Rows start

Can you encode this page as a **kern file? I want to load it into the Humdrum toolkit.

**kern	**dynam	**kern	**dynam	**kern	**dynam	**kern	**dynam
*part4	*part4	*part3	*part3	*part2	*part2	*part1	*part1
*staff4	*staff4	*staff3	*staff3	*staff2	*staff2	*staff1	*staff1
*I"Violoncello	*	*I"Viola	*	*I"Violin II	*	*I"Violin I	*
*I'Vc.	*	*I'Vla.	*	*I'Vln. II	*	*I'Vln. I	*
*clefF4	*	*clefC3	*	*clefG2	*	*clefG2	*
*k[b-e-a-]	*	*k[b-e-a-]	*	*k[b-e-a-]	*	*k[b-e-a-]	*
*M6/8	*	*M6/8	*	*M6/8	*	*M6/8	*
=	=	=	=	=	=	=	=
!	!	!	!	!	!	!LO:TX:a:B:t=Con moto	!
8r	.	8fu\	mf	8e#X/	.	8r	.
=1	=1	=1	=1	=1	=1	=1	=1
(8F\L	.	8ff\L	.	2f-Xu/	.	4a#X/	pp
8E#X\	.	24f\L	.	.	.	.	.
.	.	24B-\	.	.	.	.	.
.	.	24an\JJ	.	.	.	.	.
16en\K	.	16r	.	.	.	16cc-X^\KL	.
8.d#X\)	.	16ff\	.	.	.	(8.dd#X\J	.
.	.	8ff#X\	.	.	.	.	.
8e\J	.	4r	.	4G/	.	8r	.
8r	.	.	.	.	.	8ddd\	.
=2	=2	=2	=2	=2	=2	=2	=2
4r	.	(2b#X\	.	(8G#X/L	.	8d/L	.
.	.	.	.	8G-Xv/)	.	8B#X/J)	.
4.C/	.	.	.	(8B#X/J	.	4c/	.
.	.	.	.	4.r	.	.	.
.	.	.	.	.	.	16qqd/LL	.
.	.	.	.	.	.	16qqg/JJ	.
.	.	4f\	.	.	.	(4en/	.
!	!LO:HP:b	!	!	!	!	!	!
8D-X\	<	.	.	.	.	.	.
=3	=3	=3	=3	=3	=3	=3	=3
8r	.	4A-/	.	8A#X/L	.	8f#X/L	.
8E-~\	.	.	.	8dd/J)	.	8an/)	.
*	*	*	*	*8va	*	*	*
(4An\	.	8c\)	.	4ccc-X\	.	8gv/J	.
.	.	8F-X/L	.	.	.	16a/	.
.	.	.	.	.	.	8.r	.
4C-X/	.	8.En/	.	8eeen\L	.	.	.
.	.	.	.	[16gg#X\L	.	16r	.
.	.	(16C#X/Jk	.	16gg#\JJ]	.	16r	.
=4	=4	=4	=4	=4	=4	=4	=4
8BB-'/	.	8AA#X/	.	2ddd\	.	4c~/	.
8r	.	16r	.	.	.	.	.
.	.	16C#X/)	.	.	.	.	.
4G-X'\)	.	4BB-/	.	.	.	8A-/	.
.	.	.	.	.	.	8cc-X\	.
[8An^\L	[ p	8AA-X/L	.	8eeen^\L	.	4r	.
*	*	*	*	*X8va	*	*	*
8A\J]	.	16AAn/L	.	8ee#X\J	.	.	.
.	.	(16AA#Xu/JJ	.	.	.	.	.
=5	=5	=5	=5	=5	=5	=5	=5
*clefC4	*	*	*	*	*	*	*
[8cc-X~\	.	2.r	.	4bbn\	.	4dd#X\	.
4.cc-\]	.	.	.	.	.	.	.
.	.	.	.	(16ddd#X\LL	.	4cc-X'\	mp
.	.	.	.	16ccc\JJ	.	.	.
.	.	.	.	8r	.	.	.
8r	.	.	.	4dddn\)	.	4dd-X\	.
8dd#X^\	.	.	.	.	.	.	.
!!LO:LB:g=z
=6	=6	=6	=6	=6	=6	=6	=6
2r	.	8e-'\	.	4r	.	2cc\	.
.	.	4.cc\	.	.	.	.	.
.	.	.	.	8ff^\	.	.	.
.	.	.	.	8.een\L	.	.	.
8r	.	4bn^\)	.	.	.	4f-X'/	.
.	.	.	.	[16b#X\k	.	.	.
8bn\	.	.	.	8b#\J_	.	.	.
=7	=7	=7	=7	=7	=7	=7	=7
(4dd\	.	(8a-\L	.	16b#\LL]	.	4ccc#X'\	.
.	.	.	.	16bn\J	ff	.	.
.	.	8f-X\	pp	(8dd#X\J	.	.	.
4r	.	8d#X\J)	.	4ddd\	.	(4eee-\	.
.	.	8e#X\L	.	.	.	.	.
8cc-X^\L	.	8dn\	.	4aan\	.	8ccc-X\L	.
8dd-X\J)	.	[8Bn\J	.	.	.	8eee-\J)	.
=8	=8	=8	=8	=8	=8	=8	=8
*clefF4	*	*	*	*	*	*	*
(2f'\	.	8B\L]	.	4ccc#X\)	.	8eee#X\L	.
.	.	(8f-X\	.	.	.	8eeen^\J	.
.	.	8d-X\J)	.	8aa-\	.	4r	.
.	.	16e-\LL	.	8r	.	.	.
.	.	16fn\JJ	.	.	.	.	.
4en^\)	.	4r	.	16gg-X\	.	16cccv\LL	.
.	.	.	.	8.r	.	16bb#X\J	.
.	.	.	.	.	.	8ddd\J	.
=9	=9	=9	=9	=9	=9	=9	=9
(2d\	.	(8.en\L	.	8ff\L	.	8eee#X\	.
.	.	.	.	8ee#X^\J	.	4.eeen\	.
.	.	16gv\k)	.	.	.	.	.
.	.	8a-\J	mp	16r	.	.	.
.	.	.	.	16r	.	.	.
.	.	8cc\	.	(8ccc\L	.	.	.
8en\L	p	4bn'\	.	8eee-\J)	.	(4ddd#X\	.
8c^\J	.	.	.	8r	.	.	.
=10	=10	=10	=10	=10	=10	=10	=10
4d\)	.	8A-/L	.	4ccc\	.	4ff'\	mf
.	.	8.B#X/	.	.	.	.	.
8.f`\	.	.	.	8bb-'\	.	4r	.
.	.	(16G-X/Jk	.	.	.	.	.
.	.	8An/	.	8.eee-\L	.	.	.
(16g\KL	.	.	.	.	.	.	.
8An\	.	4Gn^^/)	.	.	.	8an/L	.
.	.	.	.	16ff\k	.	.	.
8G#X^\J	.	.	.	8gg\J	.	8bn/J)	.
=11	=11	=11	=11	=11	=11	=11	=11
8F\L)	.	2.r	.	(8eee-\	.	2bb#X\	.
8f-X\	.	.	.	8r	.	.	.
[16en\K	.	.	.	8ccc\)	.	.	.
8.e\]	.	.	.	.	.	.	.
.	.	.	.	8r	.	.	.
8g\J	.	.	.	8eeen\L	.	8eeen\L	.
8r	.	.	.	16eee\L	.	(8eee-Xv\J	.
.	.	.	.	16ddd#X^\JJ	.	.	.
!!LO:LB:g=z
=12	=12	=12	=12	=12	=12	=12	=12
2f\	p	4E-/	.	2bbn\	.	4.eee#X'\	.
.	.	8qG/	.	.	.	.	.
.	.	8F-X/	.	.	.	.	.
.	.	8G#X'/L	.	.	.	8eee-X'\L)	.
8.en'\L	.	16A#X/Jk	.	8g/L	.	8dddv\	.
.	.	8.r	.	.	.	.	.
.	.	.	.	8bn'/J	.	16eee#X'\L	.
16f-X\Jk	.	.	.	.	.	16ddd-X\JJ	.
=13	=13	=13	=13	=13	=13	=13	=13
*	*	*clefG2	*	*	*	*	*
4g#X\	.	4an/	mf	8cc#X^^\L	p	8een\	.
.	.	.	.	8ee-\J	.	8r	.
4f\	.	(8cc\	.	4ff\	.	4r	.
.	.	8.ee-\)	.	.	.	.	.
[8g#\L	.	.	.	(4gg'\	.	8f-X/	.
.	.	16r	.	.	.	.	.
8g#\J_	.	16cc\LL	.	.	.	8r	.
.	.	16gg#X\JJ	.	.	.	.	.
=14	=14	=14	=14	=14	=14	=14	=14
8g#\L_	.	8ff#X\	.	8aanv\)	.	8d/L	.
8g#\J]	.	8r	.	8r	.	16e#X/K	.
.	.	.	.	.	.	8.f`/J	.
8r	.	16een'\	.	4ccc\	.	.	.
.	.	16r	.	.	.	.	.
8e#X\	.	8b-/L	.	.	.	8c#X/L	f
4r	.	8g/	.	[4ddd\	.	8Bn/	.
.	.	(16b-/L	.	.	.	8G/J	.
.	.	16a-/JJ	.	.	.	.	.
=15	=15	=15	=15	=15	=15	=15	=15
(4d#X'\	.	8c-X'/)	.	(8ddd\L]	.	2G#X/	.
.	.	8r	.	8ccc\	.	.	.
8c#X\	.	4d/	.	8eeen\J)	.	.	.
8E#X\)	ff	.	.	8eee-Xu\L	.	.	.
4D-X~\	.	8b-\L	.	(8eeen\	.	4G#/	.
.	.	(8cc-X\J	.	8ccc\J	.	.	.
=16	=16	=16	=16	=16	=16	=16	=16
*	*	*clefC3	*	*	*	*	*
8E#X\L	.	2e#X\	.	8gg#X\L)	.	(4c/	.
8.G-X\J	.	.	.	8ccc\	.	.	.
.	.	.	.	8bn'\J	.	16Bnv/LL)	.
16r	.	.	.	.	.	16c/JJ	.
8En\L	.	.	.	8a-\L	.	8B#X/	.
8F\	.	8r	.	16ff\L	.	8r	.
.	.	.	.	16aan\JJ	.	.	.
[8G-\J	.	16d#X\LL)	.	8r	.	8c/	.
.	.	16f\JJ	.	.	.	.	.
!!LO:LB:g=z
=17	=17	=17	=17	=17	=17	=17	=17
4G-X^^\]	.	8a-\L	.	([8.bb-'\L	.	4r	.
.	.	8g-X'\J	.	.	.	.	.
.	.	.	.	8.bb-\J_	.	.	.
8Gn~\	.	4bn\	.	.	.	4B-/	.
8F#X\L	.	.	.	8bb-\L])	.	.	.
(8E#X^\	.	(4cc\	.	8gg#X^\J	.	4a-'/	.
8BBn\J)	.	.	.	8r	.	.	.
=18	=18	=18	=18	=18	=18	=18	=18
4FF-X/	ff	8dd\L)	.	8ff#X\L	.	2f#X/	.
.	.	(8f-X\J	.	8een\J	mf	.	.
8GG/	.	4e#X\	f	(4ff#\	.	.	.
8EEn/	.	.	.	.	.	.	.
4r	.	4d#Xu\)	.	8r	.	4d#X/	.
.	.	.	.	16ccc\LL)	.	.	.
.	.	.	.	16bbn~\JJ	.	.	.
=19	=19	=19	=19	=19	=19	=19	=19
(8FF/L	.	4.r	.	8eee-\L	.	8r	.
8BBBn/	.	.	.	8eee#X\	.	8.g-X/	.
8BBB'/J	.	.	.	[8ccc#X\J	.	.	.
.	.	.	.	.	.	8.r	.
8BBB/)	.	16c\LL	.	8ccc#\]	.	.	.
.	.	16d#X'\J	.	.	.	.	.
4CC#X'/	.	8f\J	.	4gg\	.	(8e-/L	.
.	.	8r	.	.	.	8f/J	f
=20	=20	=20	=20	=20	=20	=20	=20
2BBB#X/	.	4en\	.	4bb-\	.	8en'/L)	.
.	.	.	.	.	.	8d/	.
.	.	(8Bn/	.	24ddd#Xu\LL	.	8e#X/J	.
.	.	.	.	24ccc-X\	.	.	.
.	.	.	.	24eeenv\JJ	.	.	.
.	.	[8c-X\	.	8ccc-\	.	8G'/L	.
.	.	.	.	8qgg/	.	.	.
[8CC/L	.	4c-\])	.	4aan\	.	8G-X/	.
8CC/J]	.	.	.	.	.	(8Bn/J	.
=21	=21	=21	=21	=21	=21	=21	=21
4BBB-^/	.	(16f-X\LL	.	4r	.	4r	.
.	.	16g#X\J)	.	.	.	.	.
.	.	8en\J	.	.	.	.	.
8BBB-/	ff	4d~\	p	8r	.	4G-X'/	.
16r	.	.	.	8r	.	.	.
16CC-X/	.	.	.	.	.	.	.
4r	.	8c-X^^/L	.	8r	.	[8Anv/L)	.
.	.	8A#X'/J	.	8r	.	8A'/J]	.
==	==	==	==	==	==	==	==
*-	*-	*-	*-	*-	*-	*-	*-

Rows end

» Goal: Collect each line in the records above that contains the string "kern". Case counts.

» Output below:
Can you encode this page as a **kern file? I want to load it into the Humdrum toolkit.
**kern	**dynam	**kern	**dynam	**kern	**dynam	**kern	**dynam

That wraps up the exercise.